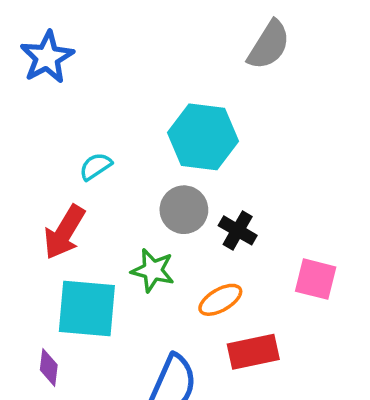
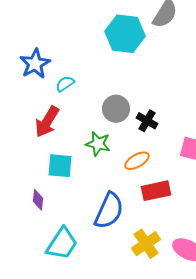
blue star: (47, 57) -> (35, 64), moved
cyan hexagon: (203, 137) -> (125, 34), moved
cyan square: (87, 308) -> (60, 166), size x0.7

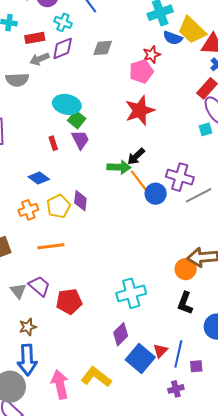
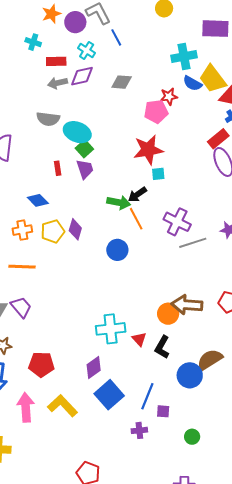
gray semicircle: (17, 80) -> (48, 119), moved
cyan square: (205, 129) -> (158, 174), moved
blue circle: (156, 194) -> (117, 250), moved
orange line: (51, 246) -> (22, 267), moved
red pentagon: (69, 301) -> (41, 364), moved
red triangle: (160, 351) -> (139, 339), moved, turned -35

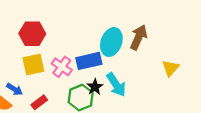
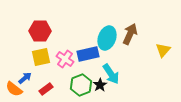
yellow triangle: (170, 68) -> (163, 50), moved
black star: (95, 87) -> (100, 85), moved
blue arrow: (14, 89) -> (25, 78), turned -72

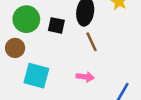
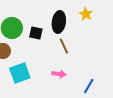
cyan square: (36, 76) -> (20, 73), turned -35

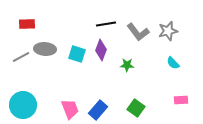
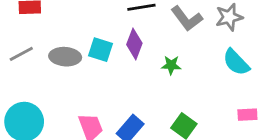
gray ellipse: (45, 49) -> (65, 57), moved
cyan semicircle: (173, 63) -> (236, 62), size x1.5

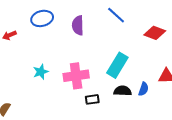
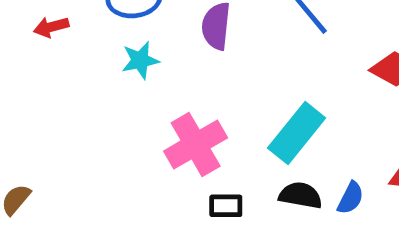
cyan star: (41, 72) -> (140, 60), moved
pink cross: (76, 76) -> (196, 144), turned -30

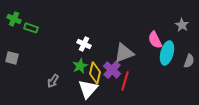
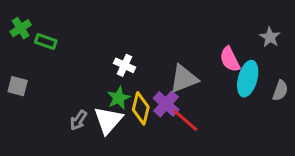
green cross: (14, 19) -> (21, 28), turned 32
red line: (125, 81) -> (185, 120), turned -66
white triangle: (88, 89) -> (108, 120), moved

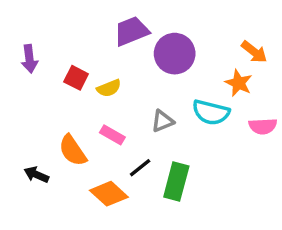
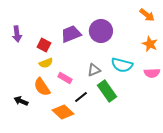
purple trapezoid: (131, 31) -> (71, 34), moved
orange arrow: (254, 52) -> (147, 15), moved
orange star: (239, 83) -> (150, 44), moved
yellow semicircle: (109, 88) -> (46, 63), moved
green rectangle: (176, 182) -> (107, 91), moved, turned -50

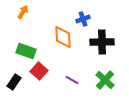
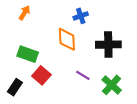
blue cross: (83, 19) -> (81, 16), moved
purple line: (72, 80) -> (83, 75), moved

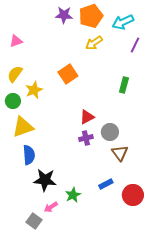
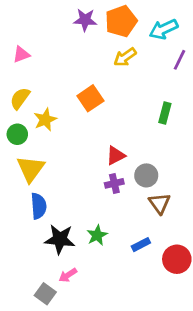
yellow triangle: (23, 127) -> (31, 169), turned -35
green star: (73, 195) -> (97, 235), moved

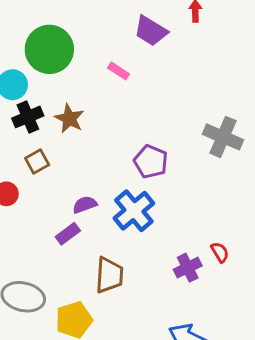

* * *

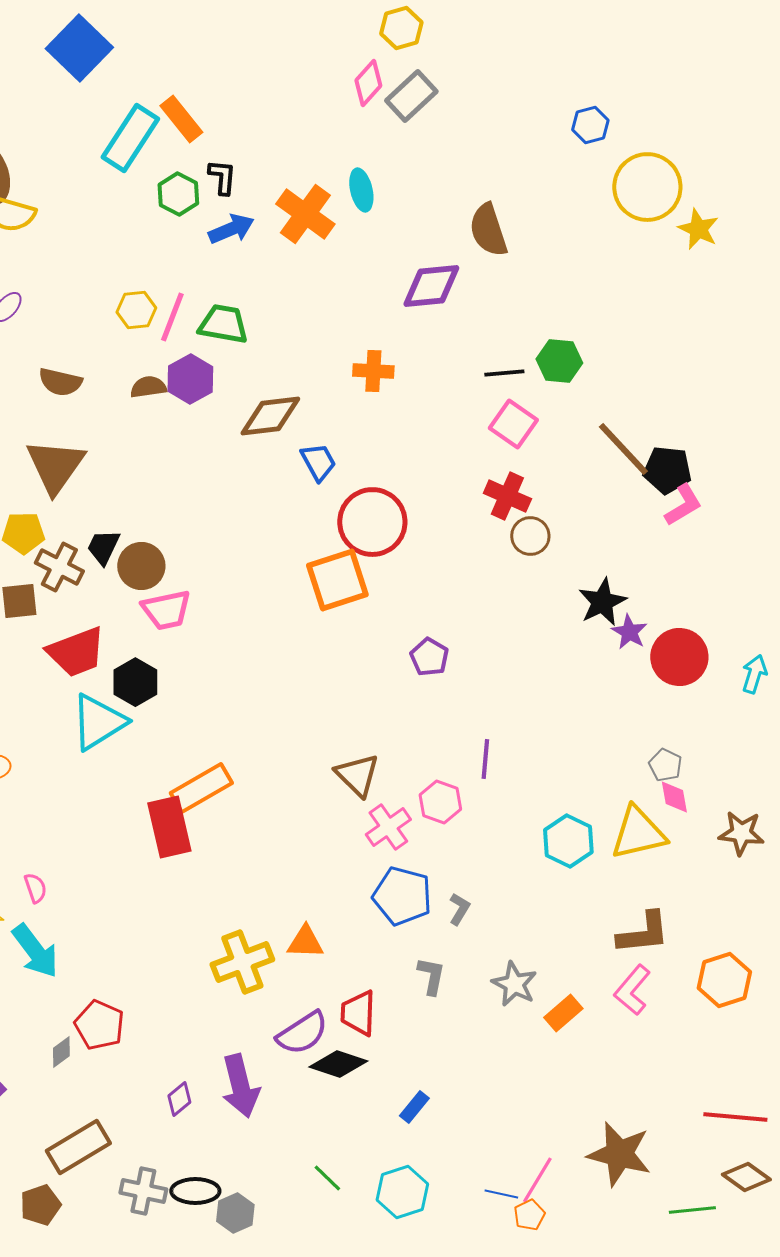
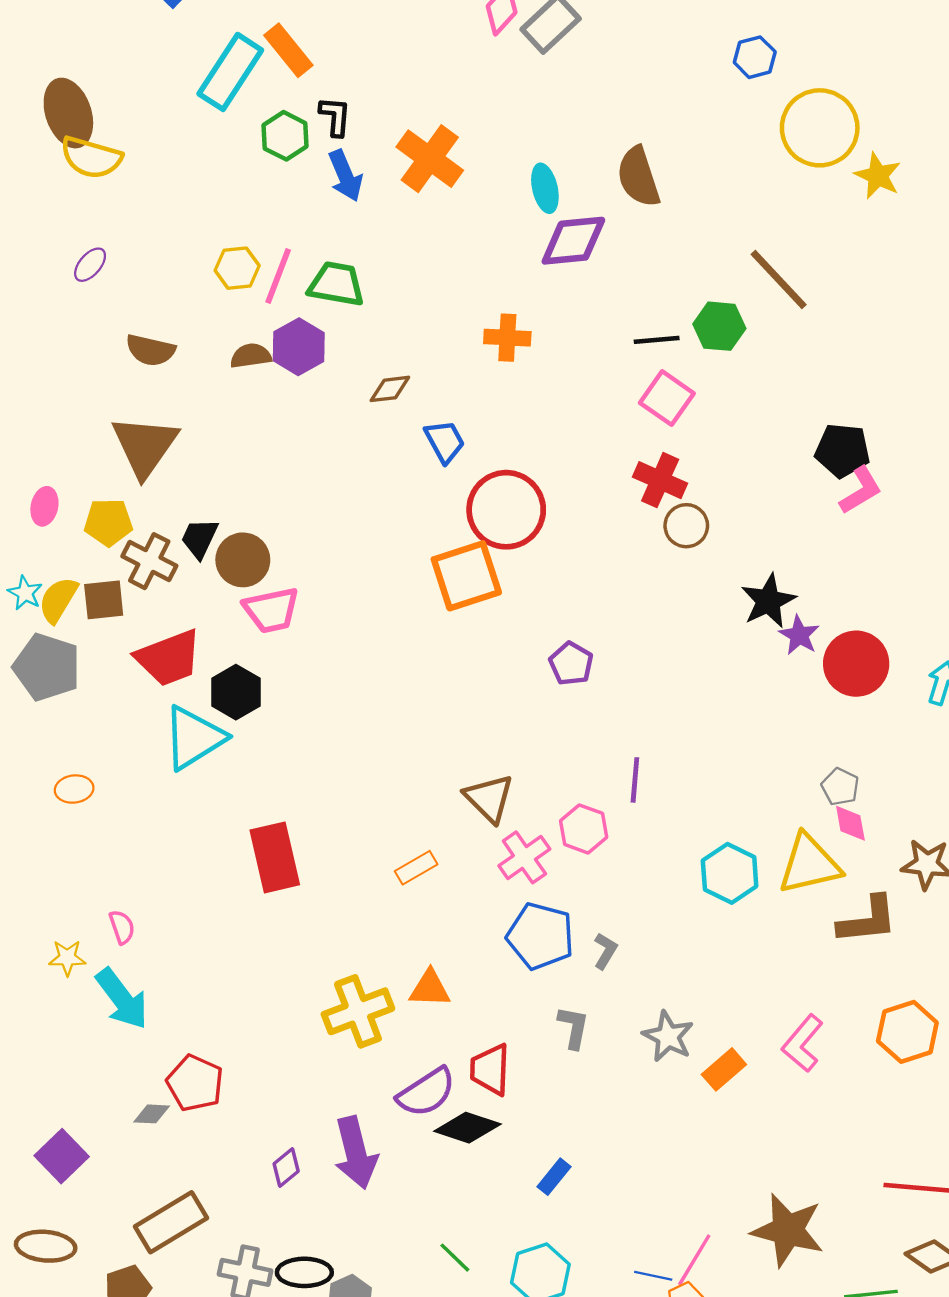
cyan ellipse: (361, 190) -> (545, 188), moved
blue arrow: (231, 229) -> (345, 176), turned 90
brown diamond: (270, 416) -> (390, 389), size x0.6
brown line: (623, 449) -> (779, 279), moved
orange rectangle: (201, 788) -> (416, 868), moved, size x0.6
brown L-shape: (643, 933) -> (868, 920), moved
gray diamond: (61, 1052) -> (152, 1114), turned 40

* * *

THE PROBLEM
Skipping the pictures, print the lines in the listing above exactly as written, starting at the line with "cyan star: (41, 72) -> (140, 60), moved" and ending at the line with "green star: (73, 195) -> (97, 235), moved", both included.

RESPONSE TO THIS EXERCISE
cyan star: (41, 72) -> (140, 60), moved
pink cross: (76, 76) -> (196, 144), turned -30

green cross: (14, 19) -> (21, 28), turned 32
red line: (125, 81) -> (185, 120), turned -66
white triangle: (88, 89) -> (108, 120), moved

purple trapezoid: (131, 31) -> (71, 34), moved
orange arrow: (254, 52) -> (147, 15), moved
orange star: (239, 83) -> (150, 44), moved
yellow semicircle: (109, 88) -> (46, 63), moved
green rectangle: (176, 182) -> (107, 91), moved, turned -50

blue cross: (83, 19) -> (81, 16), moved
purple line: (72, 80) -> (83, 75), moved

yellow triangle: (23, 127) -> (31, 169), turned -35
green star: (73, 195) -> (97, 235), moved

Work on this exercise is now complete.